**Exercise goal**
Provide the number of lines below containing the word "eraser", without any other words.

---- Source data

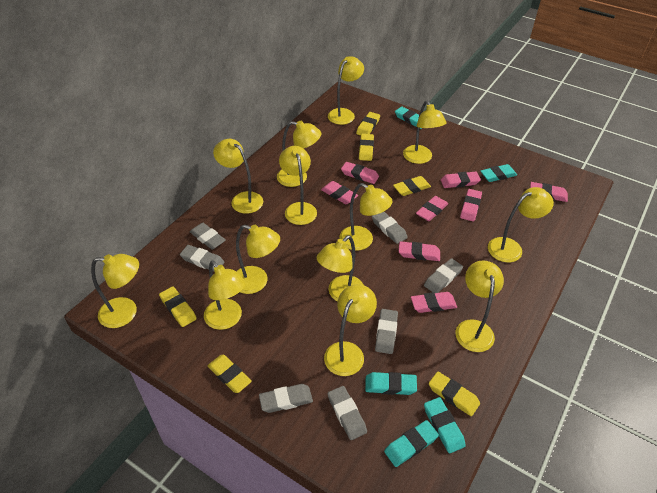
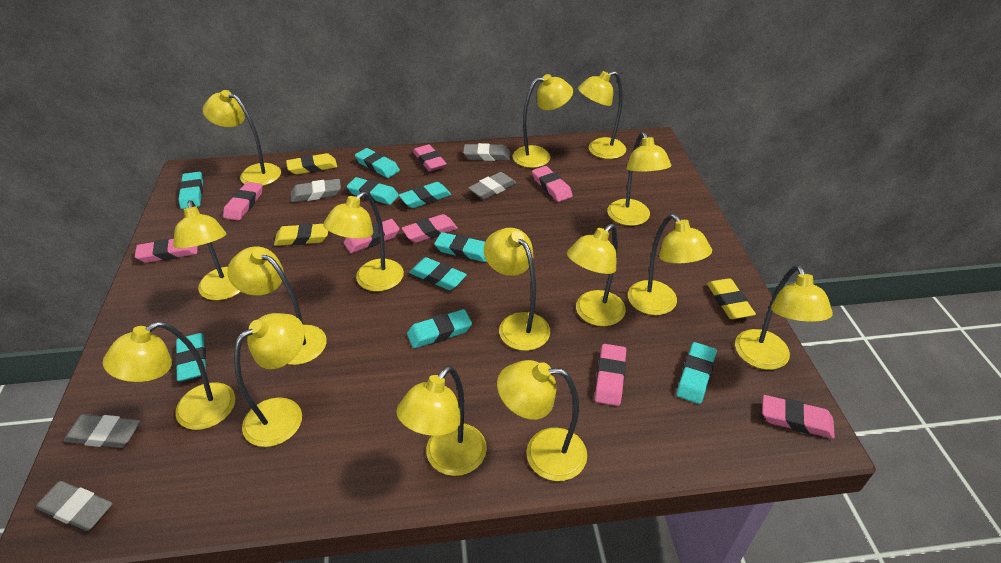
grey eraser: 7 -> 5
turquoise eraser: 5 -> 9
yellow eraser: 6 -> 3
yellow lamp: 13 -> 15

--------

**Answer to this problem**
3